DATA FOR ANALYSIS Start Marker

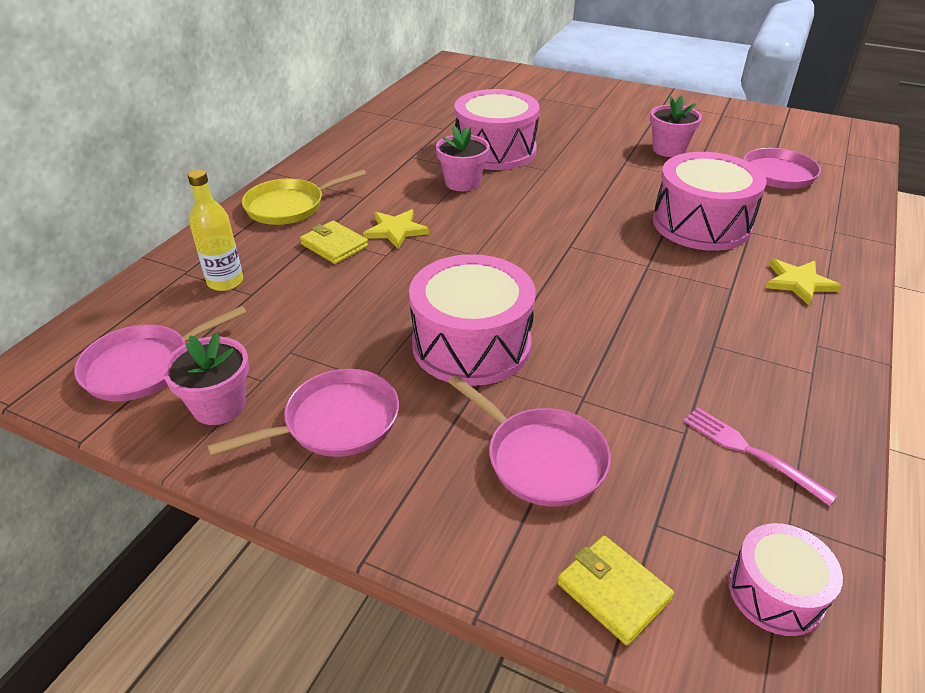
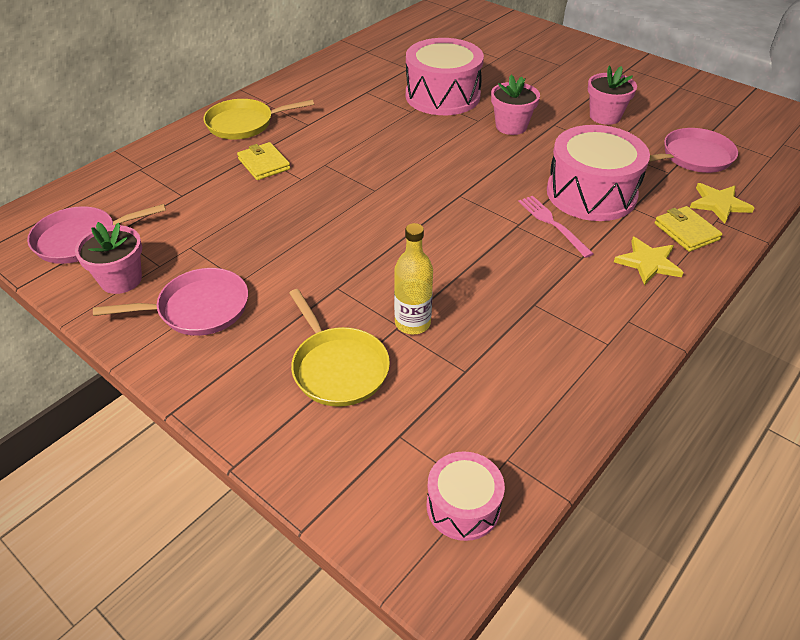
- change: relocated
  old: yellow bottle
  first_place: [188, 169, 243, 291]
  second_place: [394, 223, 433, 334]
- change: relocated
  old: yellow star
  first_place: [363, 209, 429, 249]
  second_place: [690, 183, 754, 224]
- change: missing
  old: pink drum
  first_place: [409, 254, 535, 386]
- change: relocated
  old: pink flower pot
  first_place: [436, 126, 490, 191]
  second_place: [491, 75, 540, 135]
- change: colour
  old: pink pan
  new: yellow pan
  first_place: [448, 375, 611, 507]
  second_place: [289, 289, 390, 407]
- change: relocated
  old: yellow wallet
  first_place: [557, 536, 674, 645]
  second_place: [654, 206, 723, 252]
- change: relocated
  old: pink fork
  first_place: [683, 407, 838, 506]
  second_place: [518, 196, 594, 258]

DATA FOR ANALYSIS End Marker

▶ _WHAT YOU WILL DO_: Find "second_place: [491, 75, 540, 135]" in the data above, then repeat that line and all lines after it exactly, ending with the final line.

▶ _SOLUTION_:
  second_place: [491, 75, 540, 135]
- change: colour
  old: pink pan
  new: yellow pan
  first_place: [448, 375, 611, 507]
  second_place: [289, 289, 390, 407]
- change: relocated
  old: yellow wallet
  first_place: [557, 536, 674, 645]
  second_place: [654, 206, 723, 252]
- change: relocated
  old: pink fork
  first_place: [683, 407, 838, 506]
  second_place: [518, 196, 594, 258]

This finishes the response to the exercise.